***** DATASET EXCERPTS *****

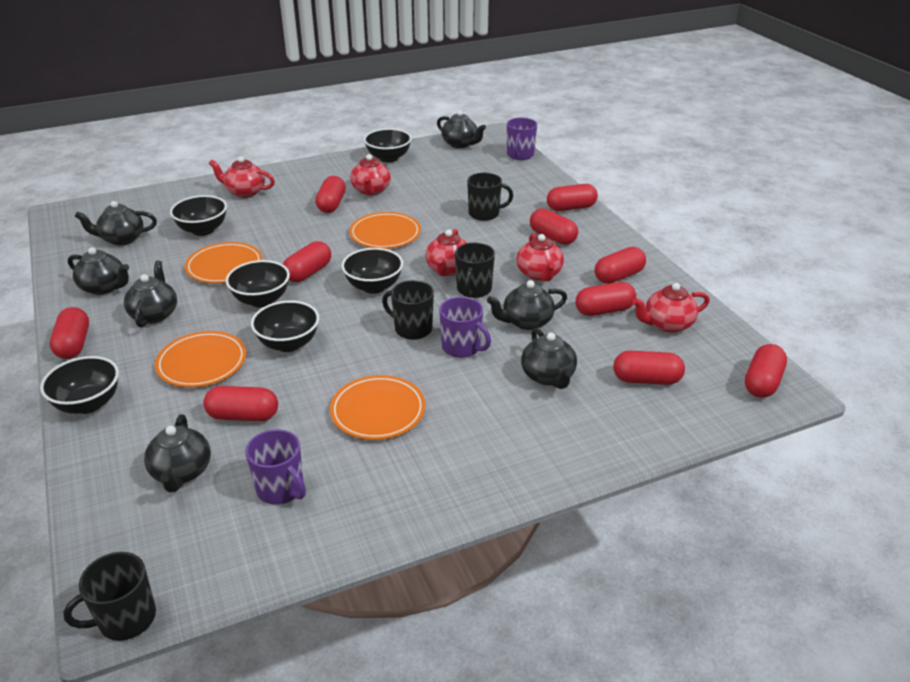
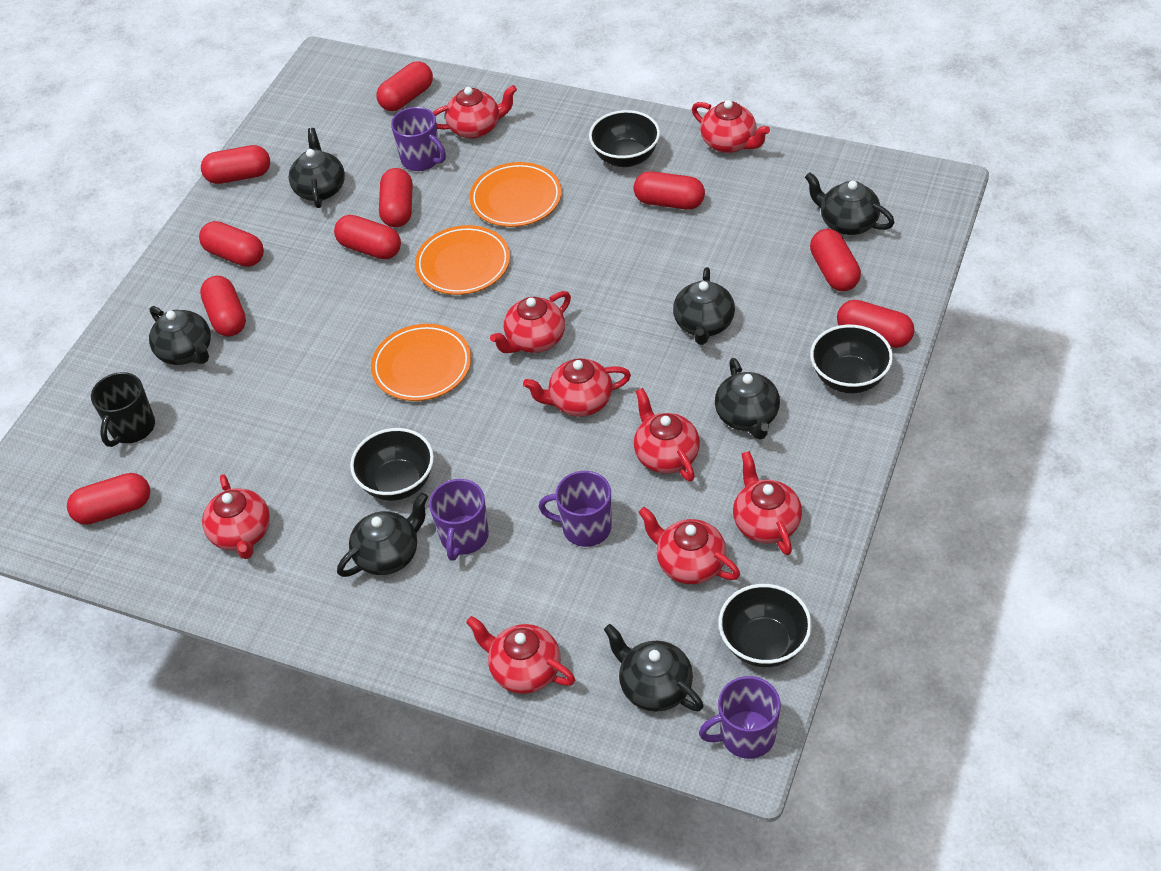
black bowl: 6 -> 4
black mug: 4 -> 1
orange plate: 4 -> 3
purple mug: 3 -> 4
red teapot: 5 -> 9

*****

▶ _WHAT THIS TASK INVOLVES_
Transcribe all of the entries word for word, but skip any pictures they contain.

▶ _RESPONSE TO THIS TASK_
black bowl: 6 -> 4
black mug: 4 -> 1
orange plate: 4 -> 3
purple mug: 3 -> 4
red teapot: 5 -> 9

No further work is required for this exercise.